▶ **Exercise requirements**
Please reproduce the listing below exactly, leaving out every picture.

--- Records to process Enclosed Below ---

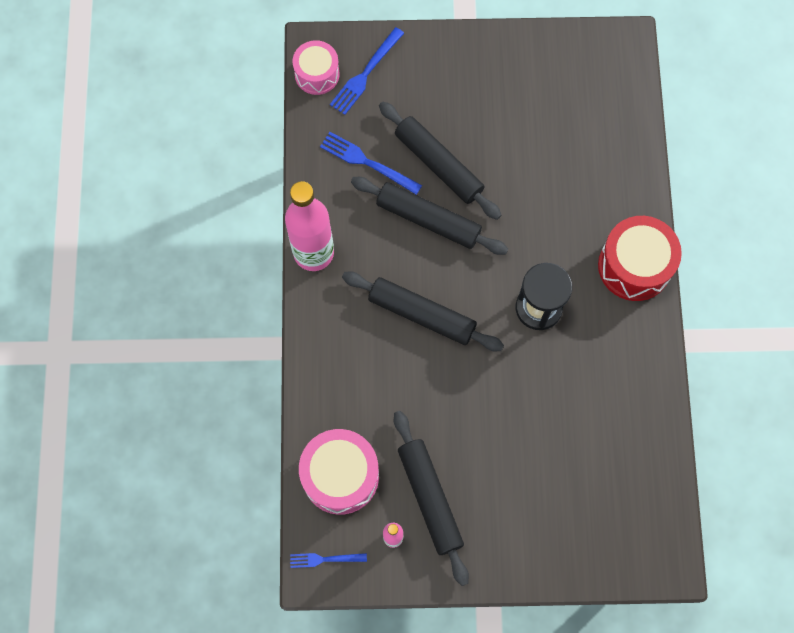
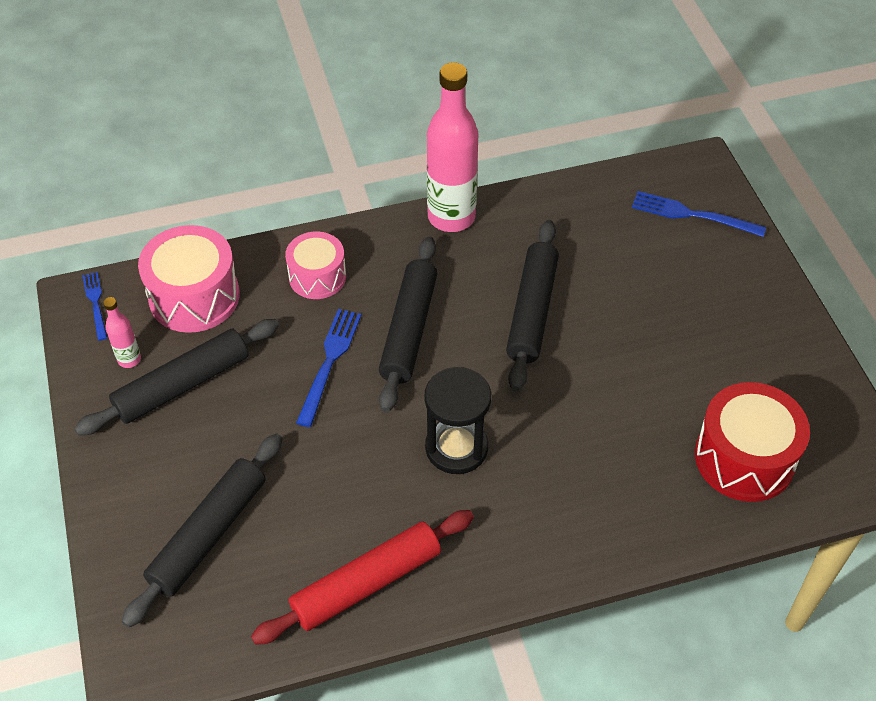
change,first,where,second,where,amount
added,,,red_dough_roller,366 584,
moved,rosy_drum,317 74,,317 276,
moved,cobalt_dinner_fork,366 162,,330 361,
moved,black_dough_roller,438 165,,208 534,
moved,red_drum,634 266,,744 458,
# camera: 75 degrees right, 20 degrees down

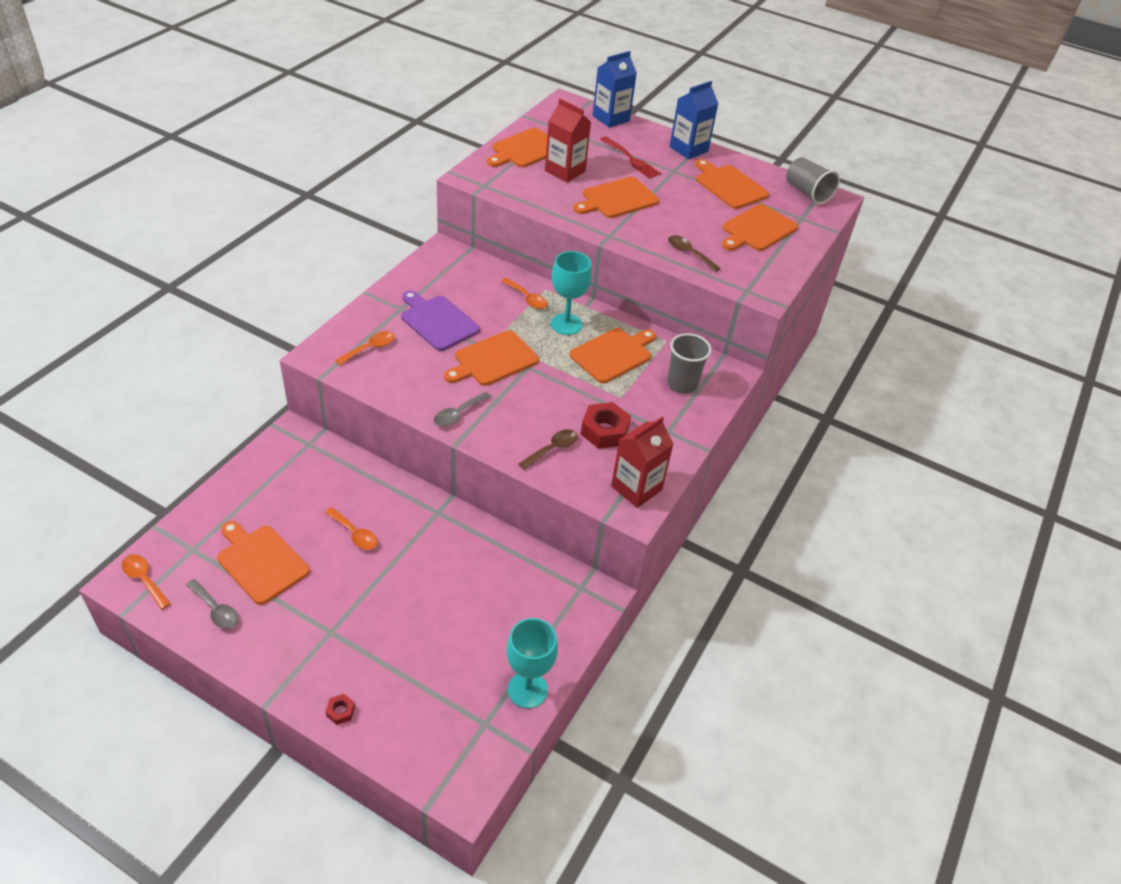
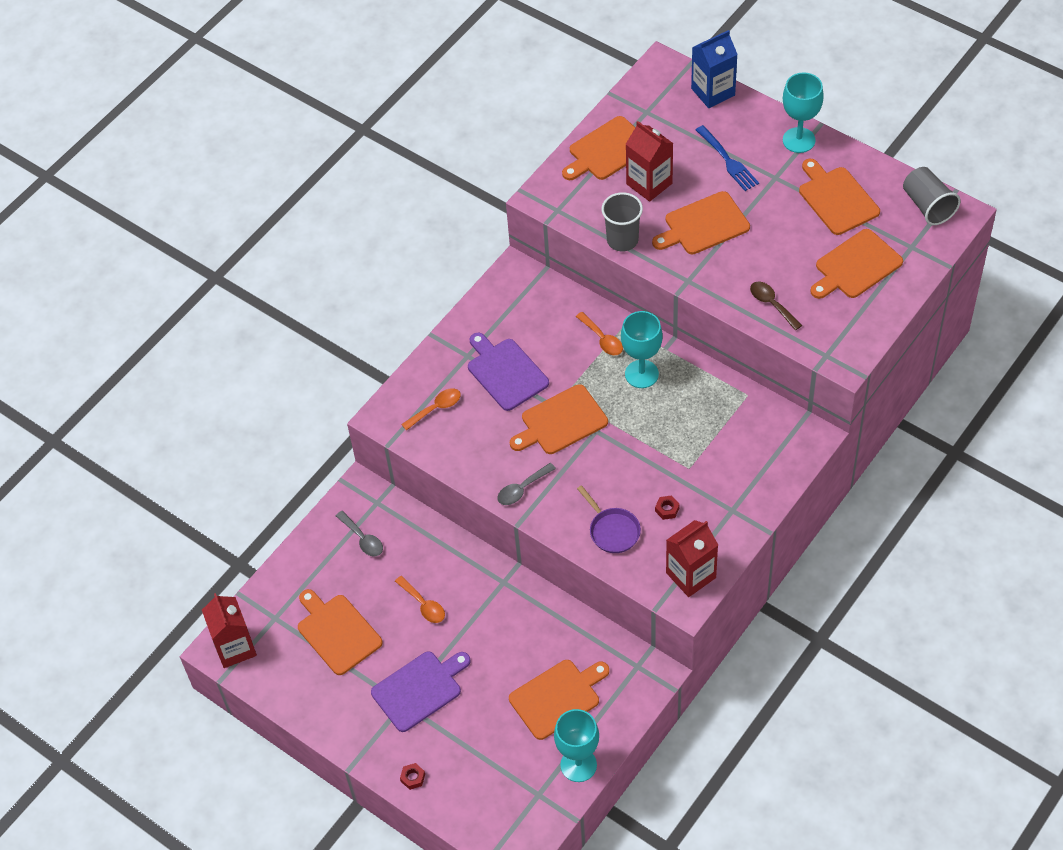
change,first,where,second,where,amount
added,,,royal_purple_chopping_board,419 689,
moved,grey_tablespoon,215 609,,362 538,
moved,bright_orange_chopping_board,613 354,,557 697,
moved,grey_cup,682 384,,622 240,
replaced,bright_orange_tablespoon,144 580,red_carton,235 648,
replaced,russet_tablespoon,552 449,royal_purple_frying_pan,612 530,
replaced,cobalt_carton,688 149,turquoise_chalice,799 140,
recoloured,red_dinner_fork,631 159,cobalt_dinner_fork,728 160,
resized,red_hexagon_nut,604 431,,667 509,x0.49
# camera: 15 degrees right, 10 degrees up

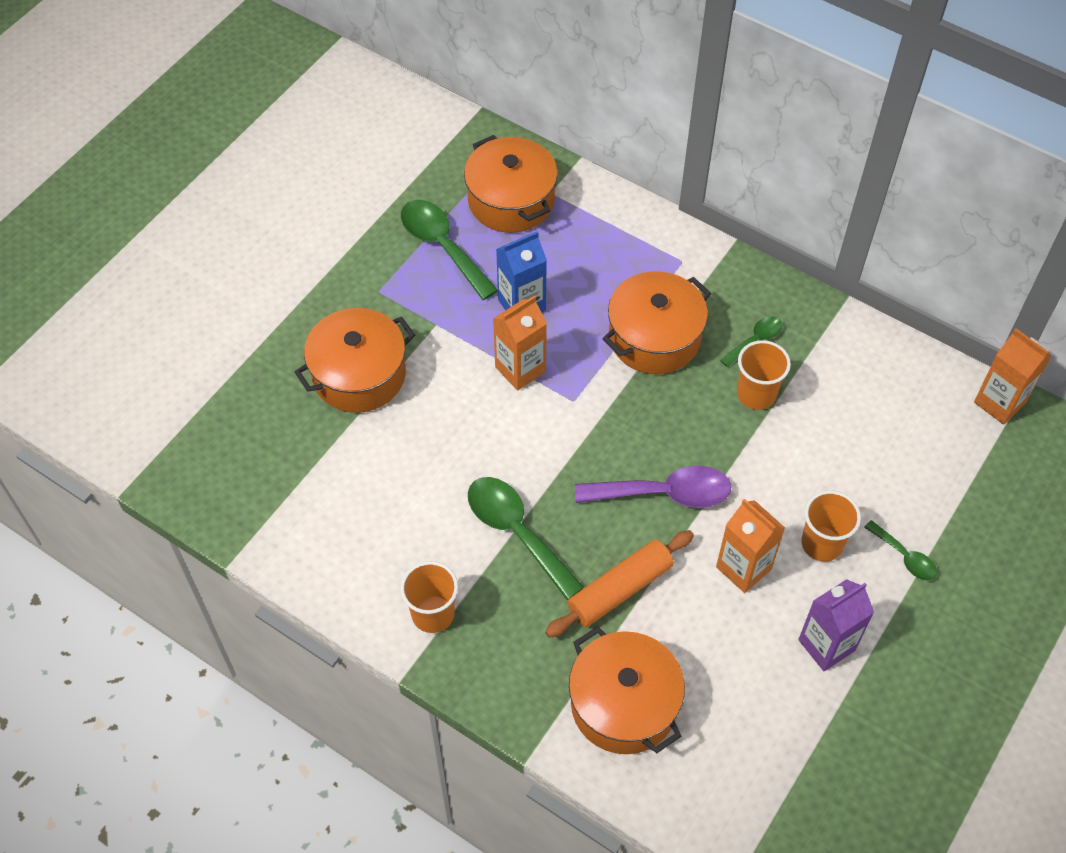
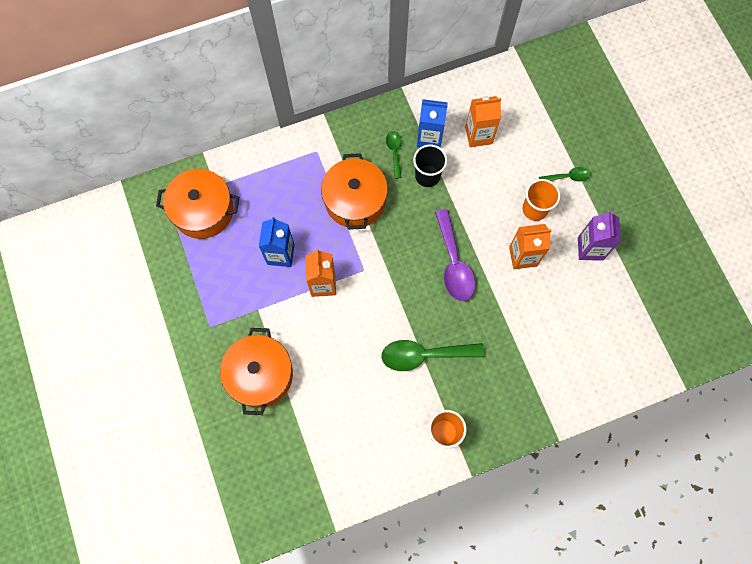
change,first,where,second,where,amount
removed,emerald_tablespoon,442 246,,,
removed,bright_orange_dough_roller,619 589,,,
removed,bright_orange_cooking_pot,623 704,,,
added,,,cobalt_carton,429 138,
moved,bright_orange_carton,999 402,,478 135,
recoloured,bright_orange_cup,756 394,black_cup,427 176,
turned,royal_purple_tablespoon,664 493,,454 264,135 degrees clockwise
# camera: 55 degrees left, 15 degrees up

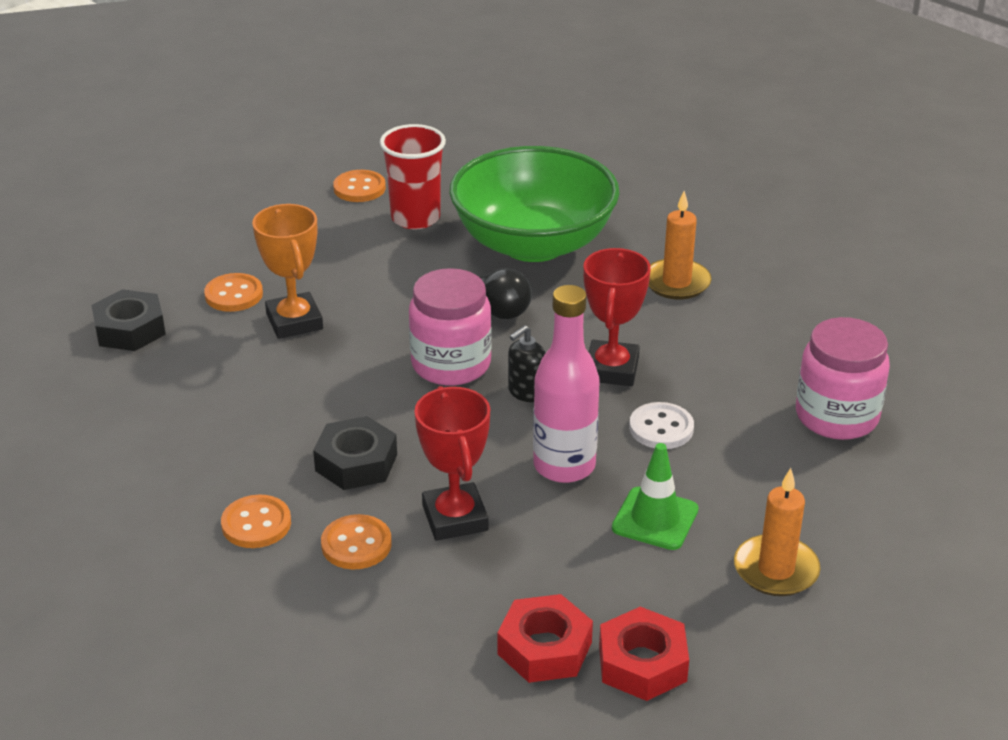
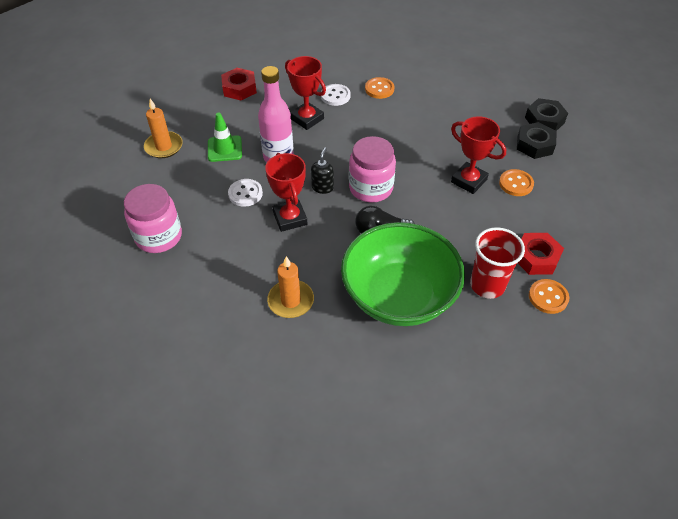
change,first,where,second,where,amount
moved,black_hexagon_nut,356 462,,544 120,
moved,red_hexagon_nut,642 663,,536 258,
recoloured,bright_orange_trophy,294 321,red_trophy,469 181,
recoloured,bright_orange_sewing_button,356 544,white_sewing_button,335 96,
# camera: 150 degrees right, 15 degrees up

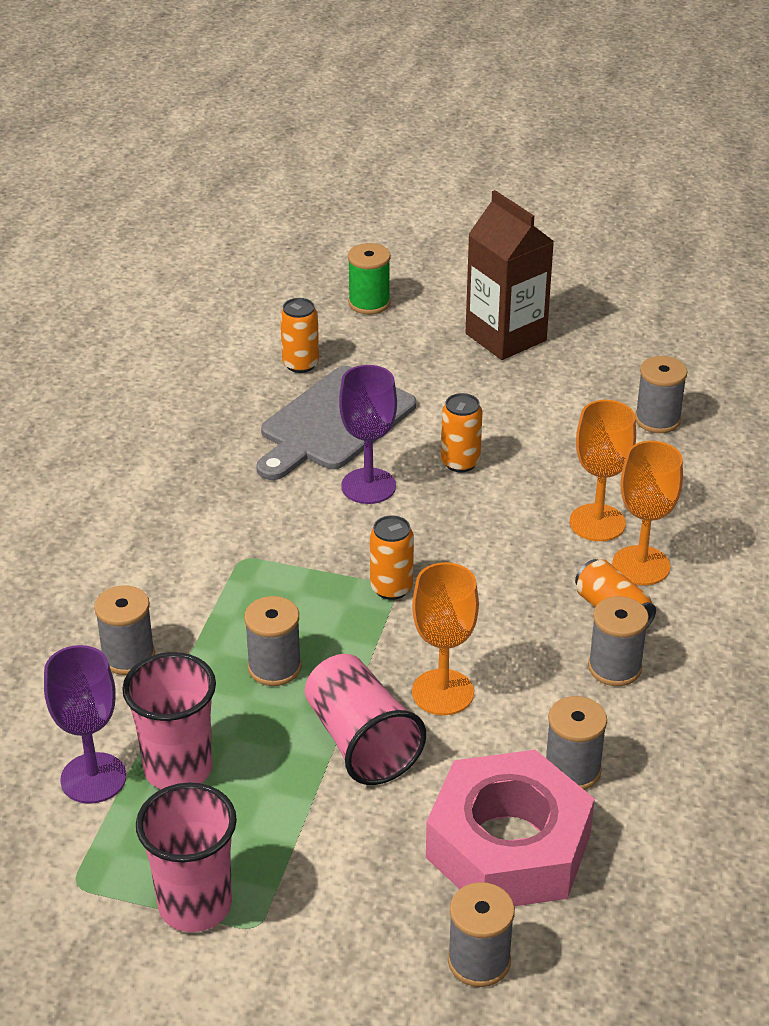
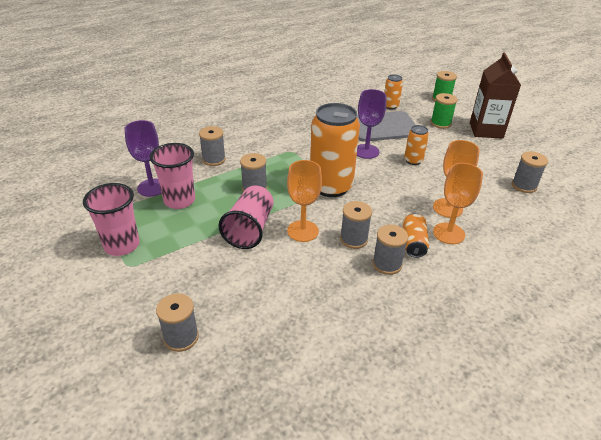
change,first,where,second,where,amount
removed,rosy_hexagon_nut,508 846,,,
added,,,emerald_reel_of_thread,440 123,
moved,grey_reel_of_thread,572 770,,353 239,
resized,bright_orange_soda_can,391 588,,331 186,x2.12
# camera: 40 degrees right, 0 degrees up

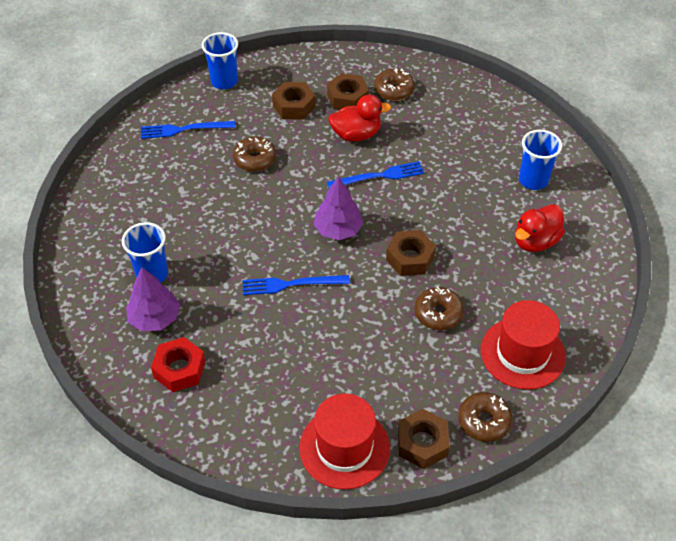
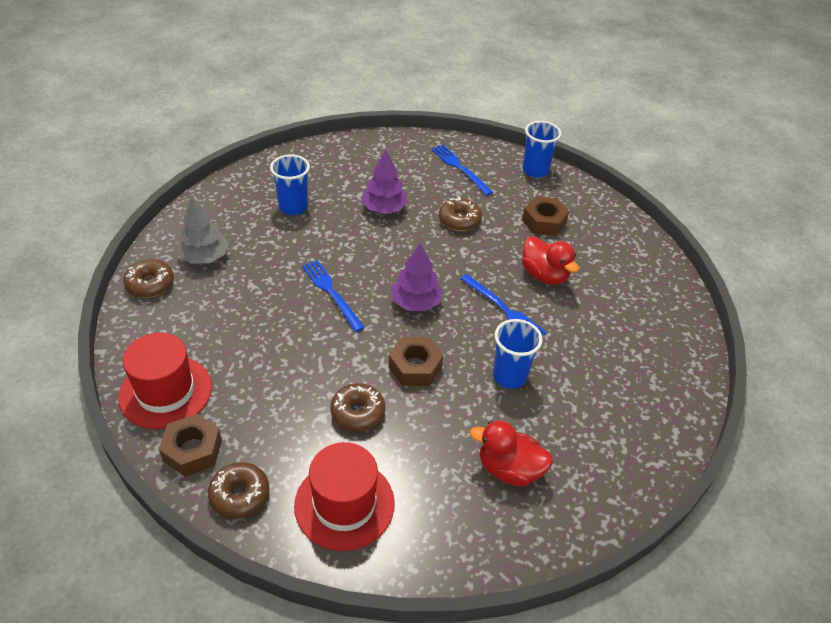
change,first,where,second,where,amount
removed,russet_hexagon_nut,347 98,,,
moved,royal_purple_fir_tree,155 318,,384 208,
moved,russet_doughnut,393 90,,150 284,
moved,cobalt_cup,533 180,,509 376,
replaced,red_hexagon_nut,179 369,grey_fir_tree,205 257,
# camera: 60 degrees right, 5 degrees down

--- End of Enclosed Records to process ---

▶ **Reply**
change,first,where,second,where,amount
added,,,red_dough_roller,366 584,
moved,rosy_drum,317 74,,317 276,
moved,cobalt_dinner_fork,366 162,,330 361,
moved,black_dough_roller,438 165,,208 534,
moved,red_drum,634 266,,744 458,
# camera: 75 degrees right, 20 degrees down

change,first,where,second,where,amount
added,,,royal_purple_chopping_board,419 689,
moved,grey_tablespoon,215 609,,362 538,
moved,bright_orange_chopping_board,613 354,,557 697,
moved,grey_cup,682 384,,622 240,
replaced,bright_orange_tablespoon,144 580,red_carton,235 648,
replaced,russet_tablespoon,552 449,royal_purple_frying_pan,612 530,
replaced,cobalt_carton,688 149,turquoise_chalice,799 140,
recoloured,red_dinner_fork,631 159,cobalt_dinner_fork,728 160,
resized,red_hexagon_nut,604 431,,667 509,x0.49
# camera: 15 degrees right, 10 degrees up

change,first,where,second,where,amount
removed,emerald_tablespoon,442 246,,,
removed,bright_orange_dough_roller,619 589,,,
removed,bright_orange_cooking_pot,623 704,,,
added,,,cobalt_carton,429 138,
moved,bright_orange_carton,999 402,,478 135,
recoloured,bright_orange_cup,756 394,black_cup,427 176,
turned,royal_purple_tablespoon,664 493,,454 264,135 degrees clockwise
# camera: 55 degrees left, 15 degrees up

change,first,where,second,where,amount
moved,black_hexagon_nut,356 462,,544 120,
moved,red_hexagon_nut,642 663,,536 258,
recoloured,bright_orange_trophy,294 321,red_trophy,469 181,
recoloured,bright_orange_sewing_button,356 544,white_sewing_button,335 96,
# camera: 150 degrees right, 15 degrees up

change,first,where,second,where,amount
removed,rosy_hexagon_nut,508 846,,,
added,,,emerald_reel_of_thread,440 123,
moved,grey_reel_of_thread,572 770,,353 239,
resized,bright_orange_soda_can,391 588,,331 186,x2.12
# camera: 40 degrees right, 0 degrees up

change,first,where,second,where,amount
removed,russet_hexagon_nut,347 98,,,
moved,royal_purple_fir_tree,155 318,,384 208,
moved,russet_doughnut,393 90,,150 284,
moved,cobalt_cup,533 180,,509 376,
replaced,red_hexagon_nut,179 369,grey_fir_tree,205 257,
# camera: 60 degrees right, 5 degrees down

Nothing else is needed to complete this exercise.